### TASK DESCRIPTION
Wherever the word "grzyb" turns up in a line of the entries, copy that line.

### EXCERPTED DATA
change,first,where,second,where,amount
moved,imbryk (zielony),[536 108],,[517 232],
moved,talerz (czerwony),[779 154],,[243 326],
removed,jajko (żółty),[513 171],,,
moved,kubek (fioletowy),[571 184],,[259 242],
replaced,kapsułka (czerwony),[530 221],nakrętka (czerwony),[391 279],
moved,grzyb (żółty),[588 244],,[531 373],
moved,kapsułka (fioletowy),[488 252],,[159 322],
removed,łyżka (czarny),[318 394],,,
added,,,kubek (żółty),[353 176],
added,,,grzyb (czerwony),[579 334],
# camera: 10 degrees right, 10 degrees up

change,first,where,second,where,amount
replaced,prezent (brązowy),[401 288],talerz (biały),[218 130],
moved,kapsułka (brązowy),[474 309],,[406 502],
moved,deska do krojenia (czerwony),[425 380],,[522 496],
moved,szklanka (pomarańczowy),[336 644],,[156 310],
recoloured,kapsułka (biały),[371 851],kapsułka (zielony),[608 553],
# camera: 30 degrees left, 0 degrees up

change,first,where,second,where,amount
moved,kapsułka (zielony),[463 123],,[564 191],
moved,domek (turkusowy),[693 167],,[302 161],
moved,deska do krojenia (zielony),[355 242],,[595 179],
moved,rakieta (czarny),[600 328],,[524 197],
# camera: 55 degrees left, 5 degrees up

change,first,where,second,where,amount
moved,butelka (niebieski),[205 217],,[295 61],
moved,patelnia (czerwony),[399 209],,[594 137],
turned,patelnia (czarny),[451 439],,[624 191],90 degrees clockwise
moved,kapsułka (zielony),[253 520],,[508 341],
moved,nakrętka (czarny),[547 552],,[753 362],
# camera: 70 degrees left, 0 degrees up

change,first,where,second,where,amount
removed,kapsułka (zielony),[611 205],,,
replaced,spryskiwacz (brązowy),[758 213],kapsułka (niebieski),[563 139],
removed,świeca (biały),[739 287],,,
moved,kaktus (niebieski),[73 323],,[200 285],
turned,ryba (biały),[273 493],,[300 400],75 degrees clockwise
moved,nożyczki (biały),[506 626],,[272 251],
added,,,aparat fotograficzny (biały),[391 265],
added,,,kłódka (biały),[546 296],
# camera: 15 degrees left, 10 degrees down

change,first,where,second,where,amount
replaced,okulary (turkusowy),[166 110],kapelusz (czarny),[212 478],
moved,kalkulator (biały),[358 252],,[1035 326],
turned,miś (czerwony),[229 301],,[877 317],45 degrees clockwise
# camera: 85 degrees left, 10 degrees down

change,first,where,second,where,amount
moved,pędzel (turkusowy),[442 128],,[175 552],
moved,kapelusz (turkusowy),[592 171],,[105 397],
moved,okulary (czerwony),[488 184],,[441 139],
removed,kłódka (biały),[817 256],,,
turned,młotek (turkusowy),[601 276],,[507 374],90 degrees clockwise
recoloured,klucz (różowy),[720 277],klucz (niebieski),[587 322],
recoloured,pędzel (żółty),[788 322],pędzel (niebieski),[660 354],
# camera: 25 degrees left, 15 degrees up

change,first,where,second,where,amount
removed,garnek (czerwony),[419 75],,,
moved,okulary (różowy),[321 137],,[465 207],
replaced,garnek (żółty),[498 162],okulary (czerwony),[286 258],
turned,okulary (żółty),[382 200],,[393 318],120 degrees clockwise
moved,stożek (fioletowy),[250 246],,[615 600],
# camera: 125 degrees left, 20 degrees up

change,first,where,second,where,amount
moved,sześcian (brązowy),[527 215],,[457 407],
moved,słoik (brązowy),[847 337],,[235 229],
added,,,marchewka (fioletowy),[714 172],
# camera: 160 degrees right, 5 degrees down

### SOLVED PROBLEM
moved,grzyb (żółty),[588 244],,[531 373],
added,,,grzyb (czerwony),[579 334],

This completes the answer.